__EXERCISE__.
Return each line below that contains the string "instrumentName", treating uppercase and lowercase letters as different.

__TASK INPUT__.
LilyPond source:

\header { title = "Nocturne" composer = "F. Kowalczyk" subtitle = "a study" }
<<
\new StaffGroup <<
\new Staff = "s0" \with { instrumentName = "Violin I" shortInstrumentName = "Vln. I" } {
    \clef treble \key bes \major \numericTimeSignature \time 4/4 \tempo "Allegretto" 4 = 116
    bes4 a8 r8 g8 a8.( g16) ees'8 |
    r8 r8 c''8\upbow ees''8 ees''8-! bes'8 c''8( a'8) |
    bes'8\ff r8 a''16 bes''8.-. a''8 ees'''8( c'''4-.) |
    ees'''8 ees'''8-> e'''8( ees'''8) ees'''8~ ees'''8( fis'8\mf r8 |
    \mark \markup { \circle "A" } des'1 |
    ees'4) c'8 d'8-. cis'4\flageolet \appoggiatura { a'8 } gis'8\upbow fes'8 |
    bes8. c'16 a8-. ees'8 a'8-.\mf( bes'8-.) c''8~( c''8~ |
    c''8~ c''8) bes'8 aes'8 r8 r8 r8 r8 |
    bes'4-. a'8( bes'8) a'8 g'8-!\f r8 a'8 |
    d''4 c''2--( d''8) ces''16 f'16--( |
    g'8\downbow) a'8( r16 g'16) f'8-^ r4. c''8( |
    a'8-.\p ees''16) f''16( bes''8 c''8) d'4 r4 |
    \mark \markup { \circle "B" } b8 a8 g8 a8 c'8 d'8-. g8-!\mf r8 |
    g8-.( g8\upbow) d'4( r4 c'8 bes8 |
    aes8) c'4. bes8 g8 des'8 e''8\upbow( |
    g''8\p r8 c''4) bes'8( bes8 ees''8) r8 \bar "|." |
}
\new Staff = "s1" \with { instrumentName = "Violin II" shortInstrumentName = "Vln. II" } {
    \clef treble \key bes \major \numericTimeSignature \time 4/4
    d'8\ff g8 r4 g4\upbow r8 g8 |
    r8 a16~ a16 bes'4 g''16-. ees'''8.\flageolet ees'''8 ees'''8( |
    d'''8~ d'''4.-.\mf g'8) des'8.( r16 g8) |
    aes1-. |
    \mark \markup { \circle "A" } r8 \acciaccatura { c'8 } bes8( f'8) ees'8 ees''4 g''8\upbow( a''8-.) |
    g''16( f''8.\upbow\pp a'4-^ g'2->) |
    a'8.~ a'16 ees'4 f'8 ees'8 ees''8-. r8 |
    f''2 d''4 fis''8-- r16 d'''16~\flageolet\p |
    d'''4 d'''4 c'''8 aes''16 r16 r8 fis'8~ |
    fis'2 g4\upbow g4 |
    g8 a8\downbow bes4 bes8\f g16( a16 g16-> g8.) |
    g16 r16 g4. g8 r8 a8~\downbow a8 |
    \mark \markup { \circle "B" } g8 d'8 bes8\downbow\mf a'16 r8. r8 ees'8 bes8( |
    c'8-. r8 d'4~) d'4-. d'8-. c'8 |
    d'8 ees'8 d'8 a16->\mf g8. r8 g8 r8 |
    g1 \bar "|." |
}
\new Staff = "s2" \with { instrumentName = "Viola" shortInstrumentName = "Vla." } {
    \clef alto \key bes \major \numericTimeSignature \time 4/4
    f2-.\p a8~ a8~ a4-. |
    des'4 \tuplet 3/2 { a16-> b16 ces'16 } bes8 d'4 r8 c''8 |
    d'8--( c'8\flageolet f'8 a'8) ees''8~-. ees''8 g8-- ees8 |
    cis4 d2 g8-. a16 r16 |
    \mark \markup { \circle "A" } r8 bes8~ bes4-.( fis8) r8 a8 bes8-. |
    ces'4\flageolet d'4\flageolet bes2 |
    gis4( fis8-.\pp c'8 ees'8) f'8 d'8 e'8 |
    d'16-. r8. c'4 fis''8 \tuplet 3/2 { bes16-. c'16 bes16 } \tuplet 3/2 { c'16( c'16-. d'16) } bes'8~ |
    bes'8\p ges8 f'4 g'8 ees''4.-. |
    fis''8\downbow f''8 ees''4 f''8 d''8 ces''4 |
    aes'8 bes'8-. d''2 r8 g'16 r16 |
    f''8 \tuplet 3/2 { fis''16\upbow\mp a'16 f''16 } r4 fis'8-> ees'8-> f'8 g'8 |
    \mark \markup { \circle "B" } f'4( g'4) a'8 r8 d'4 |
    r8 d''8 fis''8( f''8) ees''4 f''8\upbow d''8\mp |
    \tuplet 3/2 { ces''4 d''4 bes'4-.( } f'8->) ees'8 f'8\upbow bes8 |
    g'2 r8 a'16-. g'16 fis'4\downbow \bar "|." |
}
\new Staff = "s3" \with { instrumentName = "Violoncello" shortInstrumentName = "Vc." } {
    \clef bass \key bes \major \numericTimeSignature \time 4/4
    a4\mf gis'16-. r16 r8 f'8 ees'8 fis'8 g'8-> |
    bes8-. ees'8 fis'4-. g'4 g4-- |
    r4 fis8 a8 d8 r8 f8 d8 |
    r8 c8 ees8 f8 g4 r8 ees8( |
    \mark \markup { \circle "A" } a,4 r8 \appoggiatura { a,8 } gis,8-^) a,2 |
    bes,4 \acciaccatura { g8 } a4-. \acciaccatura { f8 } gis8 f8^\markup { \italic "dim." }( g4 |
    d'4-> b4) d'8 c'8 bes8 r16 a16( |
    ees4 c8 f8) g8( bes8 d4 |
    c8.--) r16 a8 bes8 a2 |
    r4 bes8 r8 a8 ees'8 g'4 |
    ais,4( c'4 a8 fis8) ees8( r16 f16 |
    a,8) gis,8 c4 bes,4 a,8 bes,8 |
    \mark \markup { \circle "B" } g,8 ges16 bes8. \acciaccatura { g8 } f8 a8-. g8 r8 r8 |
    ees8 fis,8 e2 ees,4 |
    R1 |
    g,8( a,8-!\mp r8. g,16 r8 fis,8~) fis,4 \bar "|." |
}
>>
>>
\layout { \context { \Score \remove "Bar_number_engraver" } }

__EXERCISE RESULT__.
\new Staff = "s0" \with { instrumentName = "Violin I" shortInstrumentName = "Vln. I" } {
\new Staff = "s1" \with { instrumentName = "Violin II" shortInstrumentName = "Vln. II" } {
\new Staff = "s2" \with { instrumentName = "Viola" shortInstrumentName = "Vla." } {
\new Staff = "s3" \with { instrumentName = "Violoncello" shortInstrumentName = "Vc." } {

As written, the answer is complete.